(Problem statement): Begin at the top of the following data. Copy each line exactly until you have copied the line containing "J2 pin 1: N005 -> IC5/C".

Supplied data Block Start

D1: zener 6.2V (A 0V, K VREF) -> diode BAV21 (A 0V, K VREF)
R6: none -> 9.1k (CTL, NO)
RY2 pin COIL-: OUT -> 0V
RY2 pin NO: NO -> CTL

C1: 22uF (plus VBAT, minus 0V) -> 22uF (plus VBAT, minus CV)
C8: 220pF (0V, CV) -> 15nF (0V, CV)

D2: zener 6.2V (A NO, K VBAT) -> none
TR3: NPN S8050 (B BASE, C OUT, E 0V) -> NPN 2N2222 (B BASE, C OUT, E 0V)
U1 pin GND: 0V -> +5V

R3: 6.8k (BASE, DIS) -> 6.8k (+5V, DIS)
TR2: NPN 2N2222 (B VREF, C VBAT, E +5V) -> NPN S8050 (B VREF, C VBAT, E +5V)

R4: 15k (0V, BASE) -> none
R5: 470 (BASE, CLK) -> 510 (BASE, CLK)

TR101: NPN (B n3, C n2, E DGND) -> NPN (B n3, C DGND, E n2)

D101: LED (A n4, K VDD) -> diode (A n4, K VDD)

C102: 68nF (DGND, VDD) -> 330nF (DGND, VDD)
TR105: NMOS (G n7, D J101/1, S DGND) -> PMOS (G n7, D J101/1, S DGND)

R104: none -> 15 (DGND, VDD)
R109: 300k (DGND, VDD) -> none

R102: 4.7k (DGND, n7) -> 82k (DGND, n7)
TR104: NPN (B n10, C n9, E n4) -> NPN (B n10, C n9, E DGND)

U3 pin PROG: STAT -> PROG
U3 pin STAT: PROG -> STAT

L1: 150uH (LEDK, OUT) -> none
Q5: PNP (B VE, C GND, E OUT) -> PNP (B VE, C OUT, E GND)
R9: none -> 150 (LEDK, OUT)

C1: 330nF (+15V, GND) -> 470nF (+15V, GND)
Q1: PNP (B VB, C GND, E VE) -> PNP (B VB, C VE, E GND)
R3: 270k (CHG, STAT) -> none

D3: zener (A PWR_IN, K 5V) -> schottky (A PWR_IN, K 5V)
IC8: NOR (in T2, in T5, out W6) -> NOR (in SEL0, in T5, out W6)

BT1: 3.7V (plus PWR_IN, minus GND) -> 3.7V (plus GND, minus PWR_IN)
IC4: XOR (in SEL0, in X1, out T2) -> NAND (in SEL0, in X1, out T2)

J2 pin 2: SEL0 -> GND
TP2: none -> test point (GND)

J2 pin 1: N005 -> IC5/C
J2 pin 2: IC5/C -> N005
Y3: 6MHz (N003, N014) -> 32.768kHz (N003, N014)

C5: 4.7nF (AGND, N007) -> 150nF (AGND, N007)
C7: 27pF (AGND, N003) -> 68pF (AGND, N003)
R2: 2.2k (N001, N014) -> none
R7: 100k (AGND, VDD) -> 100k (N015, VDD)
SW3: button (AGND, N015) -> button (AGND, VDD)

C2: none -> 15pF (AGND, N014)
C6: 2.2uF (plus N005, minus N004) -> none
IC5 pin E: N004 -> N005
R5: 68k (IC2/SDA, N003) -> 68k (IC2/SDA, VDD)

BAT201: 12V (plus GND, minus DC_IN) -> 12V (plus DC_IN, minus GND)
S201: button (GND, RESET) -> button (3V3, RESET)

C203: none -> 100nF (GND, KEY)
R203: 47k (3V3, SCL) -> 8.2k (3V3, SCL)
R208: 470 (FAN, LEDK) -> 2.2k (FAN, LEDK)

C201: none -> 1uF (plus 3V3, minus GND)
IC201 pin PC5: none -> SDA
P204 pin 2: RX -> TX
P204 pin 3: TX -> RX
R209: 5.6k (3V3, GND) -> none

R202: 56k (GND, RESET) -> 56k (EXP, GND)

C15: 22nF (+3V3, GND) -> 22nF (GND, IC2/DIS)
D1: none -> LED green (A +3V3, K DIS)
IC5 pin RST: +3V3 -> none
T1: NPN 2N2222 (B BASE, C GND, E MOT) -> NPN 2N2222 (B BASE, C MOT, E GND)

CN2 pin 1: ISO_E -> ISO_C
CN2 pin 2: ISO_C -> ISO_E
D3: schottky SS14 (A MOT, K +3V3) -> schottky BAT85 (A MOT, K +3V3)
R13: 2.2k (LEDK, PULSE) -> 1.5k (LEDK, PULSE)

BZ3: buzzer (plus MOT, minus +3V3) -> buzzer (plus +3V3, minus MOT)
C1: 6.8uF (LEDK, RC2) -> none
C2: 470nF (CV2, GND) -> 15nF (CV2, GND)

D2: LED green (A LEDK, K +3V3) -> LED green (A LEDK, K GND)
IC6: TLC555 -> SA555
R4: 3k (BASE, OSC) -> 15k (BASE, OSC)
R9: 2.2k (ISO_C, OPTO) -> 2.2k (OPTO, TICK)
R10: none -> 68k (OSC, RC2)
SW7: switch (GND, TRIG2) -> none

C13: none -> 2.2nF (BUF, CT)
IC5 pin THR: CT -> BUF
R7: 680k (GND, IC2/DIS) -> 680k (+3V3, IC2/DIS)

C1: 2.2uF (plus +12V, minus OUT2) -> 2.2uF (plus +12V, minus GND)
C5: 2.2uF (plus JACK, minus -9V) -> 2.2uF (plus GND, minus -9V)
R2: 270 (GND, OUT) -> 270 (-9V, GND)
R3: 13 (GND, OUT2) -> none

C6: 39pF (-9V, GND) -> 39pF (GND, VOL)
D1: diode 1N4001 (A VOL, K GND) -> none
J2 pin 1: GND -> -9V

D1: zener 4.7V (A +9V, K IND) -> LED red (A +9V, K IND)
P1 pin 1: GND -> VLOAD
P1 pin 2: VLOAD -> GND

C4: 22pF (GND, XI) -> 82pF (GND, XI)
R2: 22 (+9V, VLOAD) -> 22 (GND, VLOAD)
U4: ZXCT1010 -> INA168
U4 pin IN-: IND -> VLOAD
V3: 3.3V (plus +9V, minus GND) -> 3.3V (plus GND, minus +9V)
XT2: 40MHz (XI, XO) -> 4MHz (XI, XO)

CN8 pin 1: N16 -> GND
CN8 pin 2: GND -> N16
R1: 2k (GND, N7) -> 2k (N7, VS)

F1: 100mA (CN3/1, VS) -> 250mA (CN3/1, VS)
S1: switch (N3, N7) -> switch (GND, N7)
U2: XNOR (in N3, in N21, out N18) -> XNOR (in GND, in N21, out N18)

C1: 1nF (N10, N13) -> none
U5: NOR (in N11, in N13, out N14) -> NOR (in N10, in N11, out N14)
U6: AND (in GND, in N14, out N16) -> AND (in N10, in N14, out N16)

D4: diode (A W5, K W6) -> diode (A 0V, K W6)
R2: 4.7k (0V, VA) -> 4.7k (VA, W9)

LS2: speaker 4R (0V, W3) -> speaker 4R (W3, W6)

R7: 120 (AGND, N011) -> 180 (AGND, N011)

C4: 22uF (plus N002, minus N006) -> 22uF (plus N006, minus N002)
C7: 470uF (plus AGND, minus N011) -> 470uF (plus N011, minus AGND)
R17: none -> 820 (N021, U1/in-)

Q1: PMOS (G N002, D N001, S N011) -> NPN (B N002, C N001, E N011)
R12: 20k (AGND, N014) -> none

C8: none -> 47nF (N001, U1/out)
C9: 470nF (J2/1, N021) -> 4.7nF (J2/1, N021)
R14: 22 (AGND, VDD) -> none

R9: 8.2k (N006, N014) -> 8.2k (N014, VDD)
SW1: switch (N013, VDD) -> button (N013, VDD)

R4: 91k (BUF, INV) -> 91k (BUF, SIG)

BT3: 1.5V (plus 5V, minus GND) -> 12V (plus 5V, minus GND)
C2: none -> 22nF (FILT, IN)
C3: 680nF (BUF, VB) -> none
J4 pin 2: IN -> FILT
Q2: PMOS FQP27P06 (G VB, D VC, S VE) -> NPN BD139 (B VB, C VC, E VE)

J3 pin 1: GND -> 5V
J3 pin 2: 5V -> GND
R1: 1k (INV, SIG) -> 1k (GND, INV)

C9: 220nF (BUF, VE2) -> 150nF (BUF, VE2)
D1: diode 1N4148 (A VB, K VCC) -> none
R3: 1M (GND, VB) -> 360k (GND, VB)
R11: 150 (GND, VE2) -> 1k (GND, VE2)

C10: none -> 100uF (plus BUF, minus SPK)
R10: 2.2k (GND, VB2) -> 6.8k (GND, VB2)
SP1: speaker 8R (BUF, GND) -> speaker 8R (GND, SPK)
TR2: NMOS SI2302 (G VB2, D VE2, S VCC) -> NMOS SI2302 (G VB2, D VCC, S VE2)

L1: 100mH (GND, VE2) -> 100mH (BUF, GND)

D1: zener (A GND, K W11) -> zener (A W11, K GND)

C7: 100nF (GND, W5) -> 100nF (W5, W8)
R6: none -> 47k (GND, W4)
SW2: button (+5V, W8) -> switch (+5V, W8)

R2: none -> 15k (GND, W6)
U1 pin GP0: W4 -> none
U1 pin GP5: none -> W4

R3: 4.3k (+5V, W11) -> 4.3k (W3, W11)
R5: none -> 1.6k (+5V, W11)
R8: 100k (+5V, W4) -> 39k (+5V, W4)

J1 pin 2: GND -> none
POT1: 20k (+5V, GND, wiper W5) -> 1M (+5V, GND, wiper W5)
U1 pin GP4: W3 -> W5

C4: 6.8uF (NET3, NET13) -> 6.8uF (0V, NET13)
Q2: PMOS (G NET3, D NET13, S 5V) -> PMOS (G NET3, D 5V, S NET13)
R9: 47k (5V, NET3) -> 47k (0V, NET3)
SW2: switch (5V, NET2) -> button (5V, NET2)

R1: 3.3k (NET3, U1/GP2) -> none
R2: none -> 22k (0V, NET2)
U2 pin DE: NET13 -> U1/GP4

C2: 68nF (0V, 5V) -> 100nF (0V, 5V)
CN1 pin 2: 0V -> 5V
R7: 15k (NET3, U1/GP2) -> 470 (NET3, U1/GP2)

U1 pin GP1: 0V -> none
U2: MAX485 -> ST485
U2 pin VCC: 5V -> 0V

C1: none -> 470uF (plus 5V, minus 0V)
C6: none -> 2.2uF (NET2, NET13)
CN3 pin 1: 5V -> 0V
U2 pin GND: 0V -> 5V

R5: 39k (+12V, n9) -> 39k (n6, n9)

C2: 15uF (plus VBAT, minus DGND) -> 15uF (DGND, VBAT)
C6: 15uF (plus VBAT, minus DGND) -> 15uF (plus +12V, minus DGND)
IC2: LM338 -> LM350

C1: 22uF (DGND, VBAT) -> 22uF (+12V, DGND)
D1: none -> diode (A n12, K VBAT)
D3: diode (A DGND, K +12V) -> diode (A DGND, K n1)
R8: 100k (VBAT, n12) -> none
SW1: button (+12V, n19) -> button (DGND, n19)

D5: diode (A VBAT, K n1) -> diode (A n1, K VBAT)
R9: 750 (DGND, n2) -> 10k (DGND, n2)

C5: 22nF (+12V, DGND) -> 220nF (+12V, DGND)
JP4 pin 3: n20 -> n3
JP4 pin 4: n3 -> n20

Supplied data Block End

(Solution to the problem):
D1: zener 6.2V (A 0V, K VREF) -> diode BAV21 (A 0V, K VREF)
R6: none -> 9.1k (CTL, NO)
RY2 pin COIL-: OUT -> 0V
RY2 pin NO: NO -> CTL

C1: 22uF (plus VBAT, minus 0V) -> 22uF (plus VBAT, minus CV)
C8: 220pF (0V, CV) -> 15nF (0V, CV)

D2: zener 6.2V (A NO, K VBAT) -> none
TR3: NPN S8050 (B BASE, C OUT, E 0V) -> NPN 2N2222 (B BASE, C OUT, E 0V)
U1 pin GND: 0V -> +5V

R3: 6.8k (BASE, DIS) -> 6.8k (+5V, DIS)
TR2: NPN 2N2222 (B VREF, C VBAT, E +5V) -> NPN S8050 (B VREF, C VBAT, E +5V)

R4: 15k (0V, BASE) -> none
R5: 470 (BASE, CLK) -> 510 (BASE, CLK)

TR101: NPN (B n3, C n2, E DGND) -> NPN (B n3, C DGND, E n2)

D101: LED (A n4, K VDD) -> diode (A n4, K VDD)

C102: 68nF (DGND, VDD) -> 330nF (DGND, VDD)
TR105: NMOS (G n7, D J101/1, S DGND) -> PMOS (G n7, D J101/1, S DGND)

R104: none -> 15 (DGND, VDD)
R109: 300k (DGND, VDD) -> none

R102: 4.7k (DGND, n7) -> 82k (DGND, n7)
TR104: NPN (B n10, C n9, E n4) -> NPN (B n10, C n9, E DGND)

U3 pin PROG: STAT -> PROG
U3 pin STAT: PROG -> STAT

L1: 150uH (LEDK, OUT) -> none
Q5: PNP (B VE, C GND, E OUT) -> PNP (B VE, C OUT, E GND)
R9: none -> 150 (LEDK, OUT)

C1: 330nF (+15V, GND) -> 470nF (+15V, GND)
Q1: PNP (B VB, C GND, E VE) -> PNP (B VB, C VE, E GND)
R3: 270k (CHG, STAT) -> none

D3: zener (A PWR_IN, K 5V) -> schottky (A PWR_IN, K 5V)
IC8: NOR (in T2, in T5, out W6) -> NOR (in SEL0, in T5, out W6)

BT1: 3.7V (plus PWR_IN, minus GND) -> 3.7V (plus GND, minus PWR_IN)
IC4: XOR (in SEL0, in X1, out T2) -> NAND (in SEL0, in X1, out T2)

J2 pin 2: SEL0 -> GND
TP2: none -> test point (GND)

J2 pin 1: N005 -> IC5/C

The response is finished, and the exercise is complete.